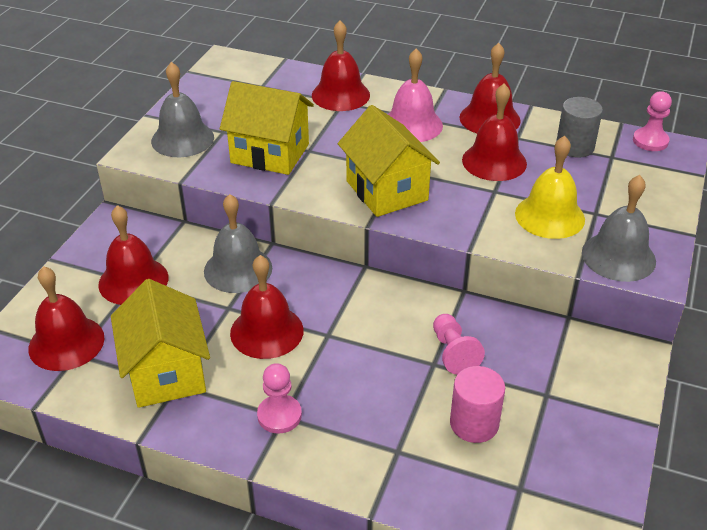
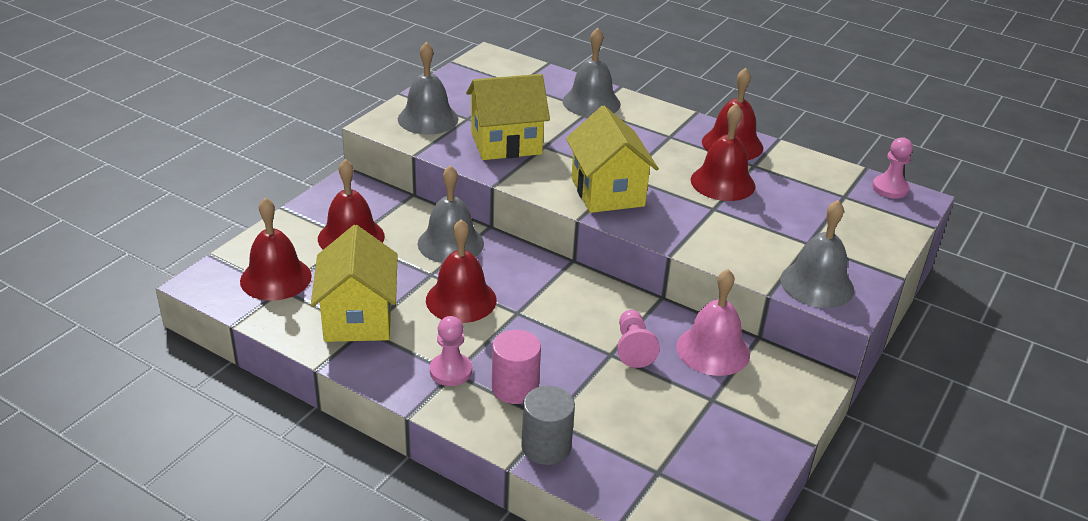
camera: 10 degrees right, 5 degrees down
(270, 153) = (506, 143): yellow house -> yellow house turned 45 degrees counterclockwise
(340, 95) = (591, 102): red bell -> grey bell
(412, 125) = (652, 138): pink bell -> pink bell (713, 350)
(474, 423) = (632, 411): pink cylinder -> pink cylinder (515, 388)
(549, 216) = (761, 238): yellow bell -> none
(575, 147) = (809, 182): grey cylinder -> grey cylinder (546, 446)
────
Transcribe every entry above exactly. Omit all pictures.

camera: 10 degrees right, 5 degrees down
(270, 153) = (506, 143): yellow house -> yellow house turned 45 degrees counterclockwise
(340, 95) = (591, 102): red bell -> grey bell
(412, 125) = (652, 138): pink bell -> pink bell (713, 350)
(474, 423) = (632, 411): pink cylinder -> pink cylinder (515, 388)
(549, 216) = (761, 238): yellow bell -> none
(575, 147) = (809, 182): grey cylinder -> grey cylinder (546, 446)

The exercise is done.